(Data items)
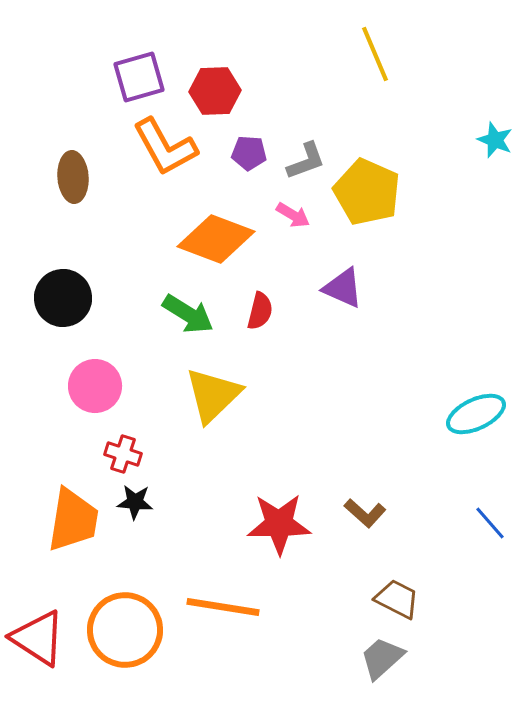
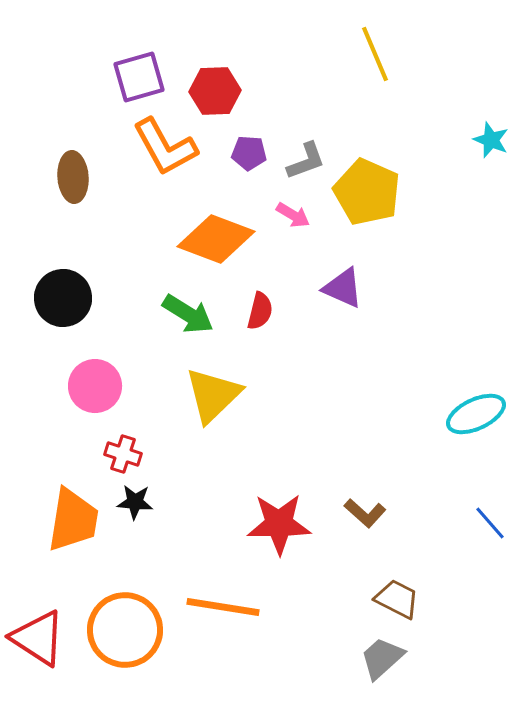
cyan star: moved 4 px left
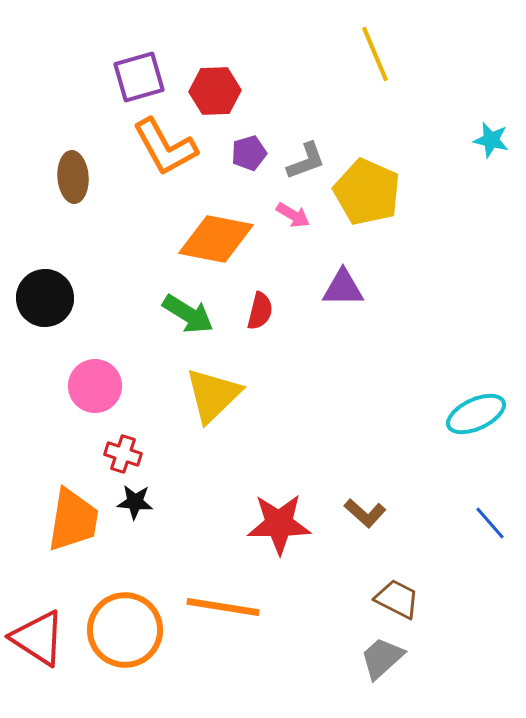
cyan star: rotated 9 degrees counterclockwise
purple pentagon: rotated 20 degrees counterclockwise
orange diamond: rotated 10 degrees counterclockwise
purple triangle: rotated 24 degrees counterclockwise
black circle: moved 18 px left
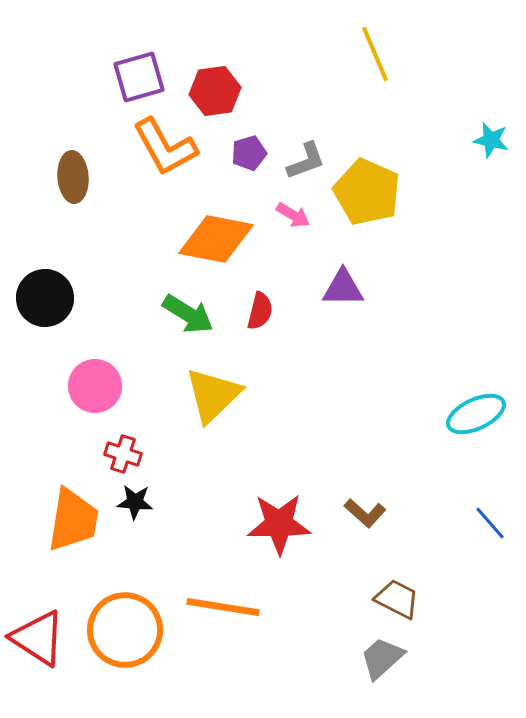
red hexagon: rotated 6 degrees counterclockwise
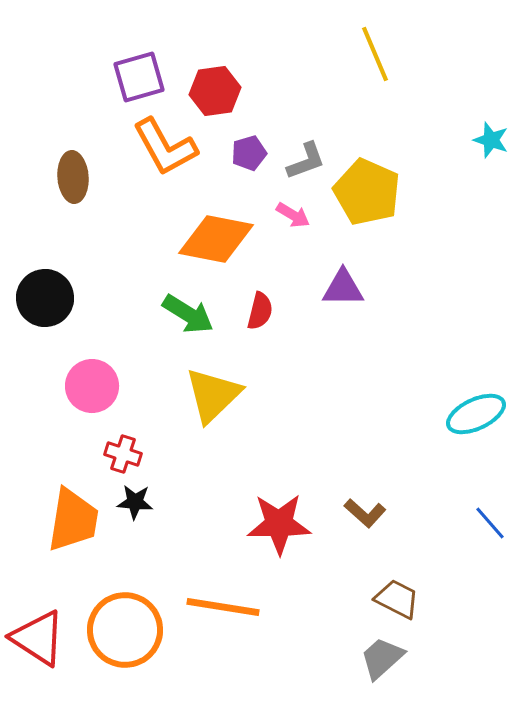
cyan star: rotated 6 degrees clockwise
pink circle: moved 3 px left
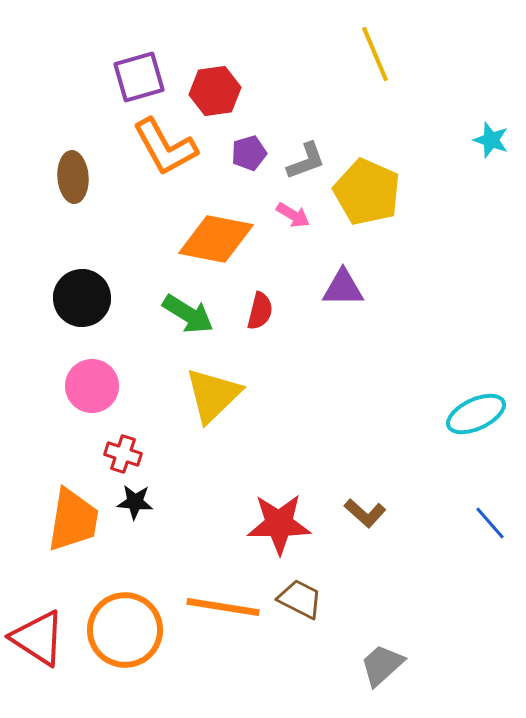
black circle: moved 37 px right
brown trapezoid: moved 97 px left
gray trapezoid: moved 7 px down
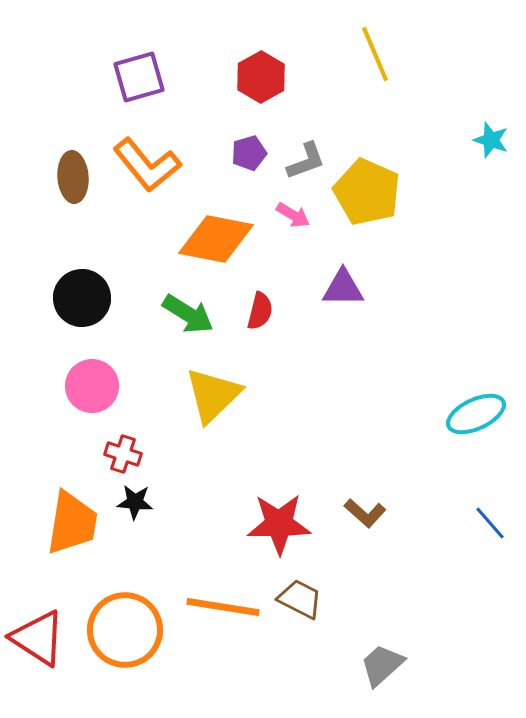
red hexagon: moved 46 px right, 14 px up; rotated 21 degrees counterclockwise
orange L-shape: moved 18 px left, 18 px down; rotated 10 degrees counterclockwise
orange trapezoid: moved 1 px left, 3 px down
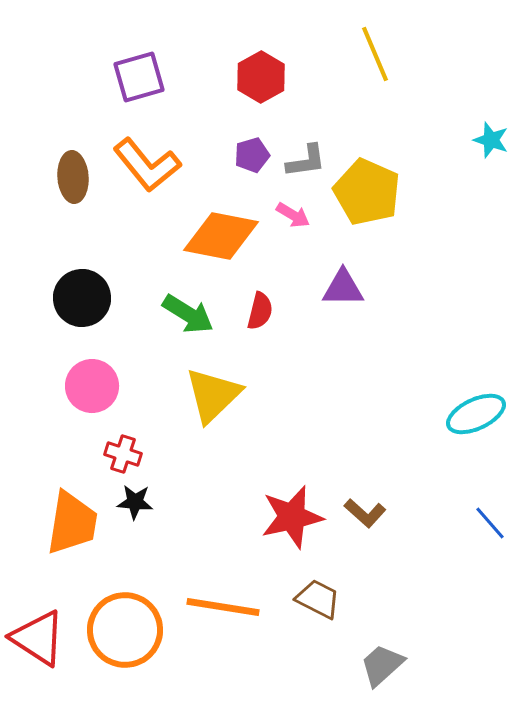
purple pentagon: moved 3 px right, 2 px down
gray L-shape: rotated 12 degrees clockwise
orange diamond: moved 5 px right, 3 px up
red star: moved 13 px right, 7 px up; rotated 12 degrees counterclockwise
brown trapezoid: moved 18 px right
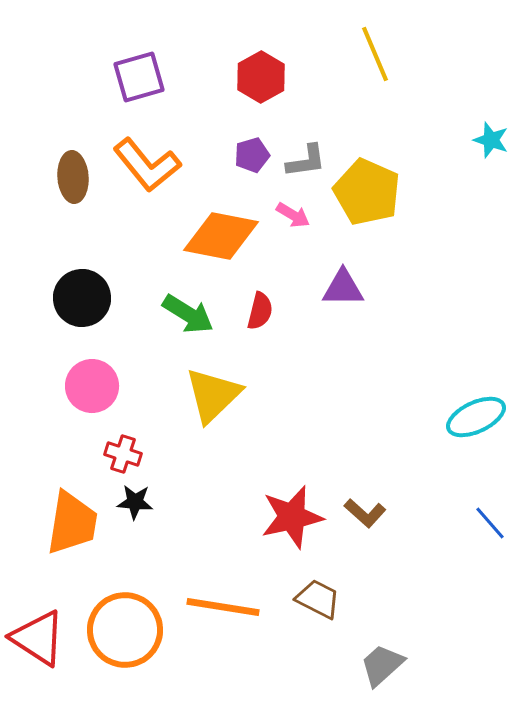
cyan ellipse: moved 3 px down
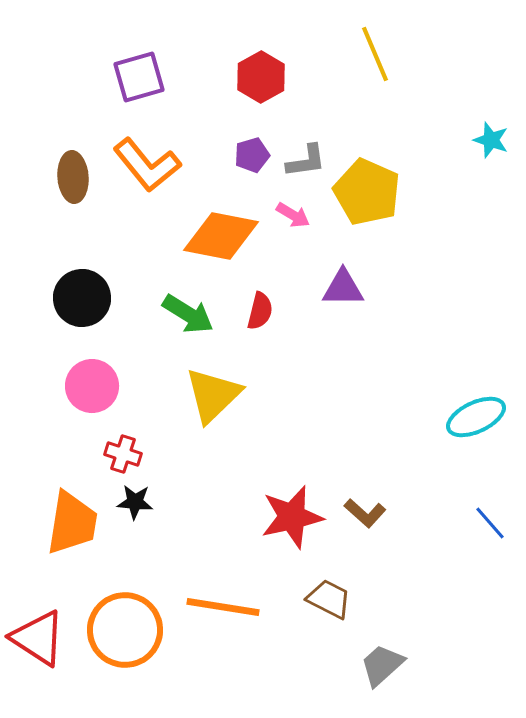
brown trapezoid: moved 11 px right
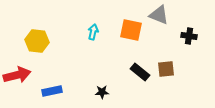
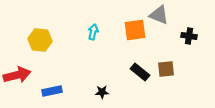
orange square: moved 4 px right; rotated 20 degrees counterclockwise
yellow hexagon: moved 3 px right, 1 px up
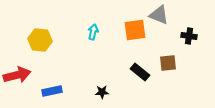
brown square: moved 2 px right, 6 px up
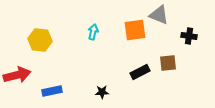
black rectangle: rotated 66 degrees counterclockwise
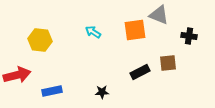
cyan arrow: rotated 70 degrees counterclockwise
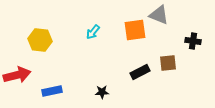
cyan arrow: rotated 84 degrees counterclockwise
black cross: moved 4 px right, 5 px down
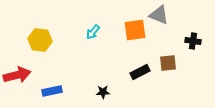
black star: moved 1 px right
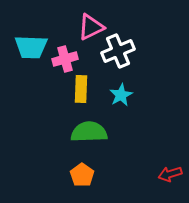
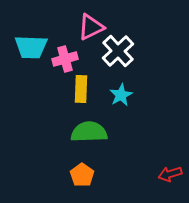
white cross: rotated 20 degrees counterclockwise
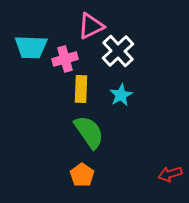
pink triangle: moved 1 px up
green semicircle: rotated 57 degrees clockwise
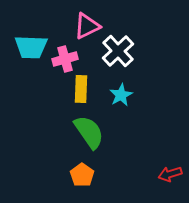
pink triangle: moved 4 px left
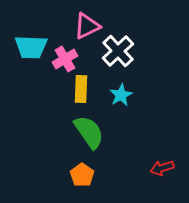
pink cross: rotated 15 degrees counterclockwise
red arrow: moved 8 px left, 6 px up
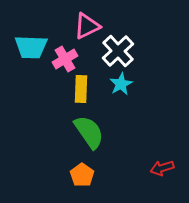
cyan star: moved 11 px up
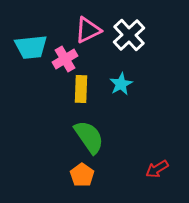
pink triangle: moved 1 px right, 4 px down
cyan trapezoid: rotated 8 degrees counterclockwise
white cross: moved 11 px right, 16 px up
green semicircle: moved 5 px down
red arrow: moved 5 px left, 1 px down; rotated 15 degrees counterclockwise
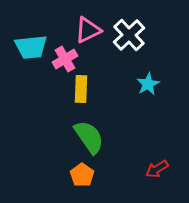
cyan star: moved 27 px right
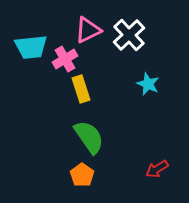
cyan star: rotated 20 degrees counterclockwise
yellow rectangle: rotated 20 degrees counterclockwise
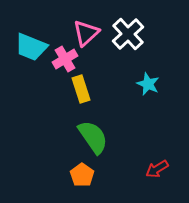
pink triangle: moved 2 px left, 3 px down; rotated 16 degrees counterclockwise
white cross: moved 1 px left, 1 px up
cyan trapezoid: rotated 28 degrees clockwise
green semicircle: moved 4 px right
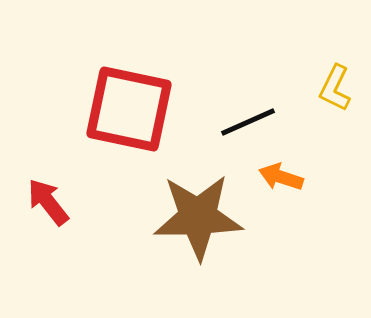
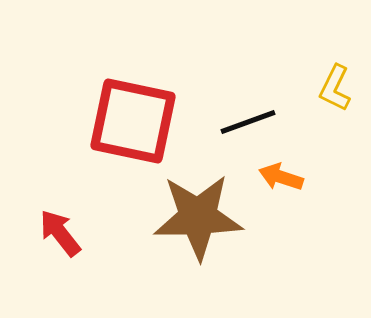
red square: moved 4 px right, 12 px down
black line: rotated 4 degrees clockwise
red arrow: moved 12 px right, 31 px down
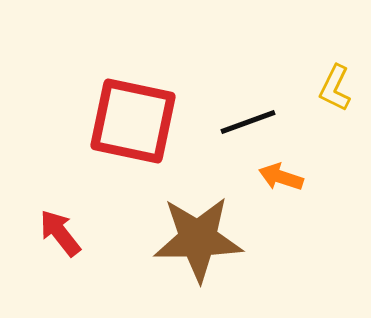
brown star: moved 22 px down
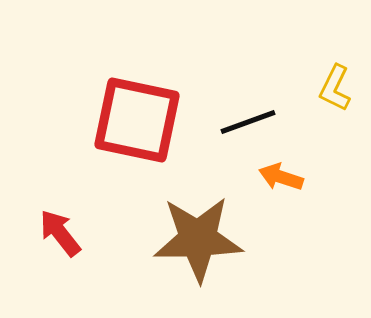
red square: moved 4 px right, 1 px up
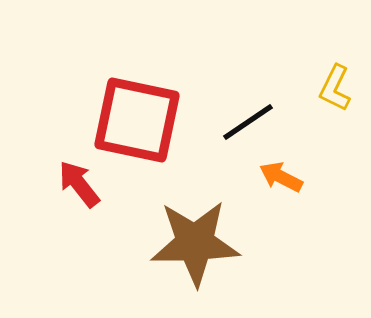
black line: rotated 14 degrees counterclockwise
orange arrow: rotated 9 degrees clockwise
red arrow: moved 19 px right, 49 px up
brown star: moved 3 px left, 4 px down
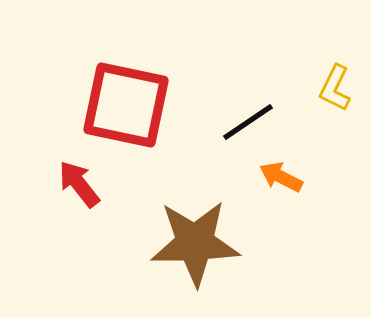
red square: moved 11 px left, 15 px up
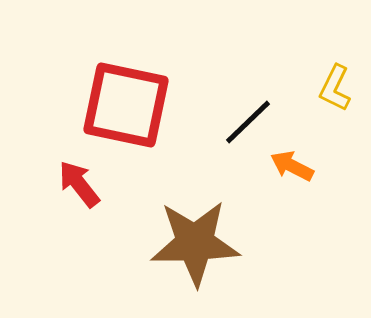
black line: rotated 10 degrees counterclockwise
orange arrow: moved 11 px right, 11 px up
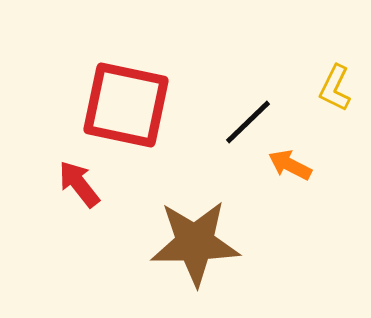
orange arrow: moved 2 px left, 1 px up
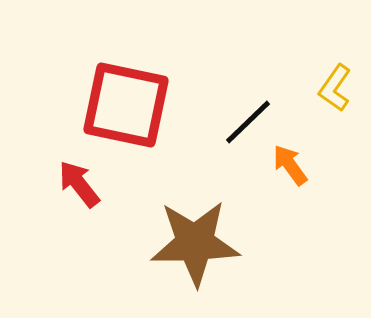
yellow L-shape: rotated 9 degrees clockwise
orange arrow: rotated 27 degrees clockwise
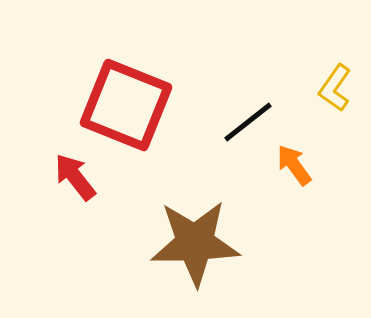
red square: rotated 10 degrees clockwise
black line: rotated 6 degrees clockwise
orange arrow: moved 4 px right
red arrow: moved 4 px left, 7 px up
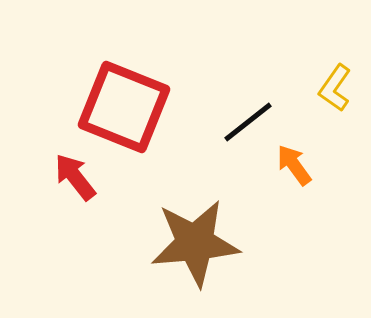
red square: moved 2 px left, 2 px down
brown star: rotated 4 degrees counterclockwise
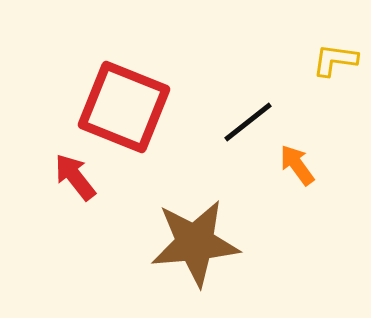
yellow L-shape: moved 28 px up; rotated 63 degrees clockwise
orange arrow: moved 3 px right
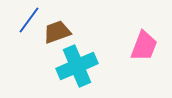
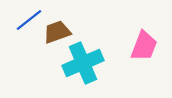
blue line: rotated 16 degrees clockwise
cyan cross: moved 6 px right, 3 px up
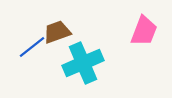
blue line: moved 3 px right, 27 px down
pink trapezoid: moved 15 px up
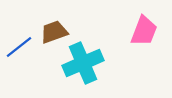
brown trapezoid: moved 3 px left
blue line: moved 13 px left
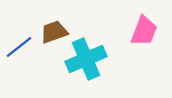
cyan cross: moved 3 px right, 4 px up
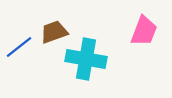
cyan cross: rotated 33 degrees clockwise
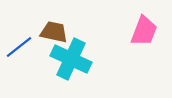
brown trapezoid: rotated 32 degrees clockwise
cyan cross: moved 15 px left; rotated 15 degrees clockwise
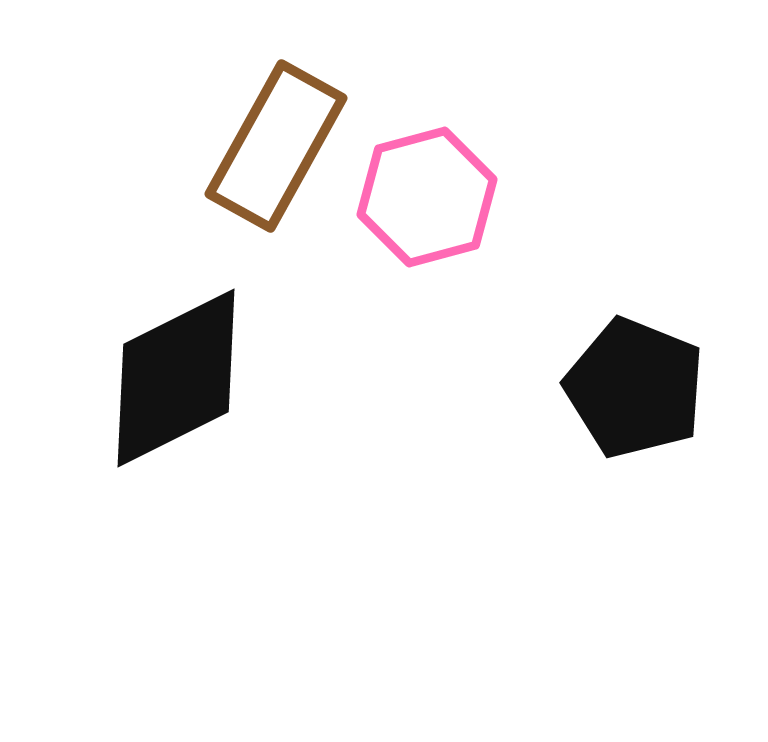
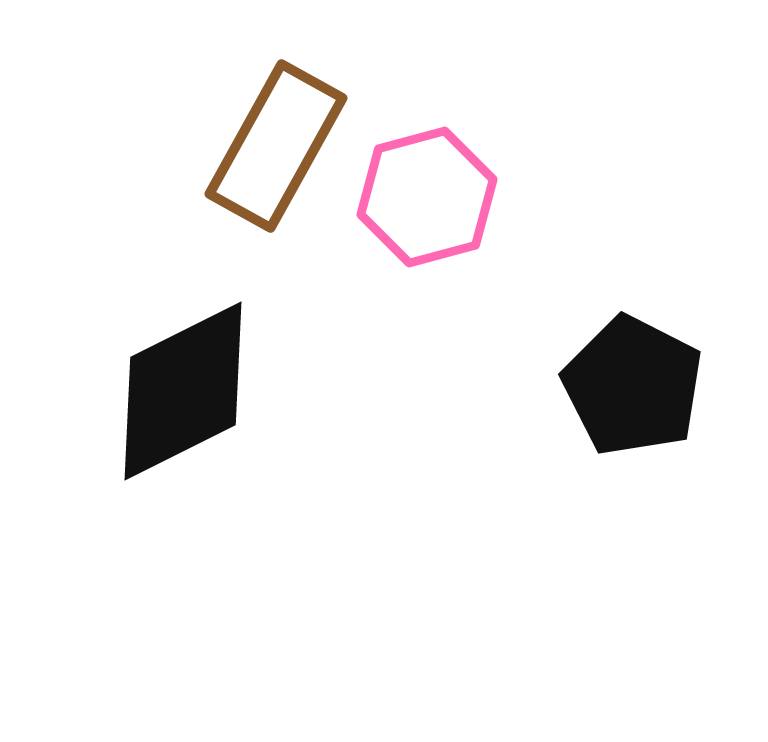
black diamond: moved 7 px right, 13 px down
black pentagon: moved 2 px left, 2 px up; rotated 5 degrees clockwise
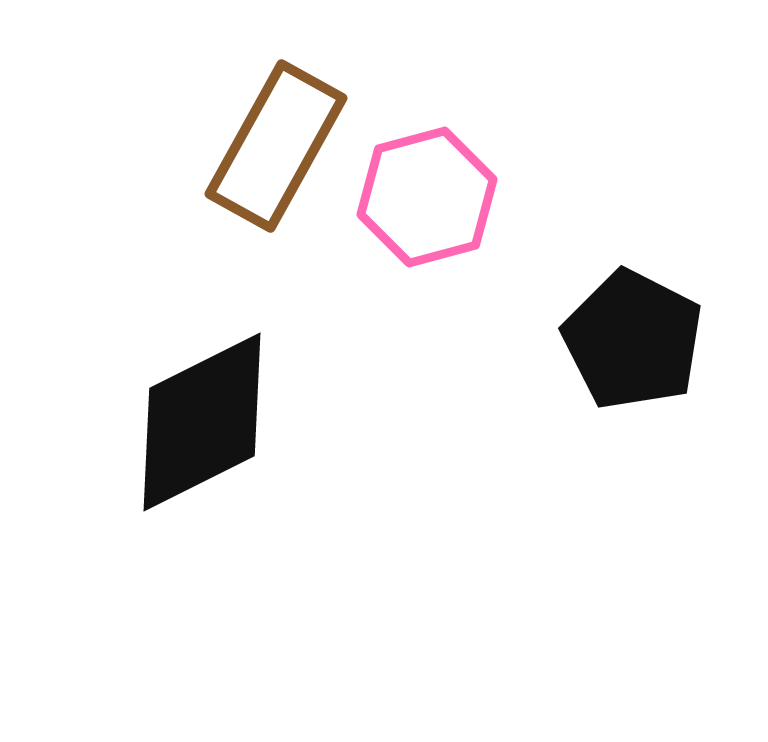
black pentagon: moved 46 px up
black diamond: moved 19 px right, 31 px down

#### Goal of the exercise:
Turn every line of the records into a Markdown table with two columns, "No." for the row number and "Annotation" for the line, skipping blank lines. Leave the pictures out of the table.

#### Answer:
| No. | Annotation |
|---|---|
| 1 | cyan star: moved 4 px left |
| 2 | cyan star: rotated 9 degrees counterclockwise |
| 3 | purple pentagon: rotated 20 degrees counterclockwise |
| 4 | orange diamond: rotated 10 degrees counterclockwise |
| 5 | purple triangle: rotated 24 degrees counterclockwise |
| 6 | black circle: moved 18 px left |
| 7 | red hexagon: rotated 6 degrees counterclockwise |
| 8 | cyan star: rotated 6 degrees clockwise |
| 9 | pink circle: moved 3 px left |
| 10 | black circle: moved 37 px right |
| 11 | brown trapezoid: moved 97 px left |
| 12 | gray trapezoid: moved 7 px down |
| 13 | red hexagon: moved 46 px right, 14 px up; rotated 21 degrees counterclockwise |
| 14 | orange L-shape: moved 18 px left, 18 px down; rotated 10 degrees counterclockwise |
| 15 | orange trapezoid: moved 1 px left, 3 px down |
| 16 | purple pentagon: moved 3 px right, 2 px down |
| 17 | gray L-shape: rotated 12 degrees clockwise |
| 18 | orange diamond: moved 5 px right, 3 px up |
| 19 | red star: moved 13 px right, 7 px up; rotated 12 degrees counterclockwise |
| 20 | brown trapezoid: moved 18 px right |
| 21 | cyan ellipse: moved 3 px down |
| 22 | brown trapezoid: moved 11 px right |
| 23 | orange square: moved 4 px right; rotated 20 degrees counterclockwise |
| 24 | yellow hexagon: moved 3 px right, 1 px up |
| 25 | brown square: moved 2 px right, 6 px up |
| 26 | black rectangle: rotated 66 degrees counterclockwise |
| 27 | cyan arrow: rotated 70 degrees counterclockwise |
| 28 | cyan arrow: rotated 84 degrees counterclockwise |
| 29 | black cross: moved 4 px right, 5 px down |
| 30 | black star: moved 1 px right |
| 31 | white cross: rotated 20 degrees counterclockwise |
| 32 | pink triangle: moved 1 px up |
| 33 | green semicircle: rotated 57 degrees clockwise |
| 34 | pink triangle: moved 4 px left |
| 35 | pink cross: rotated 15 degrees counterclockwise |
| 36 | red arrow: moved 8 px left, 6 px up |
| 37 | cyan star: moved 11 px up |
| 38 | pink triangle: moved 1 px right, 4 px down |
| 39 | cyan trapezoid: rotated 8 degrees counterclockwise |
| 40 | white cross: moved 11 px right, 16 px up |
| 41 | green semicircle: moved 5 px down |
| 42 | red arrow: moved 5 px left, 1 px down; rotated 15 degrees counterclockwise |
| 43 | cyan star: moved 27 px right |
| 44 | cyan star: rotated 20 degrees counterclockwise |
| 45 | yellow rectangle: rotated 20 degrees counterclockwise |
| 46 | pink triangle: moved 2 px left, 3 px down; rotated 16 degrees counterclockwise |
| 47 | white cross: moved 1 px left, 1 px up |
| 48 | cyan trapezoid: rotated 28 degrees clockwise |
| 49 | green semicircle: moved 4 px right |
| 50 | red square: moved 4 px right, 12 px down |
| 51 | black line: rotated 4 degrees clockwise |
| 52 | red arrow: moved 12 px right, 31 px down |
| 53 | brown star: moved 22 px down |
| 54 | red square: moved 4 px right, 1 px up |
| 55 | black line: rotated 14 degrees counterclockwise |
| 56 | orange arrow: rotated 9 degrees clockwise |
| 57 | red arrow: moved 19 px right, 49 px up |
| 58 | brown star: moved 3 px left, 4 px down |
| 59 | red square: moved 11 px left, 15 px up |
| 60 | black line: rotated 10 degrees counterclockwise |
| 61 | orange arrow: moved 11 px right, 11 px up |
| 62 | orange arrow: moved 2 px left, 1 px up |
| 63 | yellow L-shape: rotated 9 degrees clockwise |
| 64 | orange arrow: rotated 27 degrees clockwise |
| 65 | red square: rotated 10 degrees clockwise |
| 66 | black line: rotated 6 degrees clockwise |
| 67 | orange arrow: moved 4 px right |
| 68 | red arrow: moved 4 px left, 7 px up |
| 69 | red square: moved 2 px left, 2 px down |
| 70 | brown star: rotated 4 degrees counterclockwise |
| 71 | yellow L-shape: moved 28 px up; rotated 63 degrees clockwise |
| 72 | orange arrow: moved 3 px right |
| 73 | blue line: rotated 16 degrees clockwise |
| 74 | cyan cross: moved 6 px right, 3 px up |
| 75 | blue line: moved 3 px right, 27 px down |
| 76 | pink trapezoid: moved 15 px up |
| 77 | brown trapezoid: moved 3 px left |
| 78 | blue line: moved 13 px left |
| 79 | cyan cross: moved 3 px right, 4 px up |
| 80 | cyan cross: rotated 33 degrees clockwise |
| 81 | brown trapezoid: rotated 32 degrees clockwise |
| 82 | cyan cross: moved 15 px left; rotated 15 degrees clockwise |
| 83 | black diamond: moved 7 px right, 13 px down |
| 84 | black pentagon: moved 2 px left, 2 px up; rotated 5 degrees clockwise |
| 85 | black pentagon: moved 46 px up |
| 86 | black diamond: moved 19 px right, 31 px down |